◆ **What is being asked**: Which lines run from the one containing "R9: 43k (3V3, EN_N) -> 7.5k (3V3, EN_N)" to the end of the entries below? Reproduce them exactly, both ends included.

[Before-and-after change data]
• • • •

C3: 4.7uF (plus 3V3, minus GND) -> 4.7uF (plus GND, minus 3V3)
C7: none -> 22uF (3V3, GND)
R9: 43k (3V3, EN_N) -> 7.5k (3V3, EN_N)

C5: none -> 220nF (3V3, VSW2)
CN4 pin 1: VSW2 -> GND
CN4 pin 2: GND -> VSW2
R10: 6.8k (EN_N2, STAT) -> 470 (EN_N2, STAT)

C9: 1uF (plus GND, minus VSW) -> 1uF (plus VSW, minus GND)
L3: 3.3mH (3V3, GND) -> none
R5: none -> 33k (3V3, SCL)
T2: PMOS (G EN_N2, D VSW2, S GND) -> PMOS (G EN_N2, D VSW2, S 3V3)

• • • •

◆ **The completed task**:
R9: 43k (3V3, EN_N) -> 7.5k (3V3, EN_N)

C5: none -> 220nF (3V3, VSW2)
CN4 pin 1: VSW2 -> GND
CN4 pin 2: GND -> VSW2
R10: 6.8k (EN_N2, STAT) -> 470 (EN_N2, STAT)

C9: 1uF (plus GND, minus VSW) -> 1uF (plus VSW, minus GND)
L3: 3.3mH (3V3, GND) -> none
R5: none -> 33k (3V3, SCL)
T2: PMOS (G EN_N2, D VSW2, S GND) -> PMOS (G EN_N2, D VSW2, S 3V3)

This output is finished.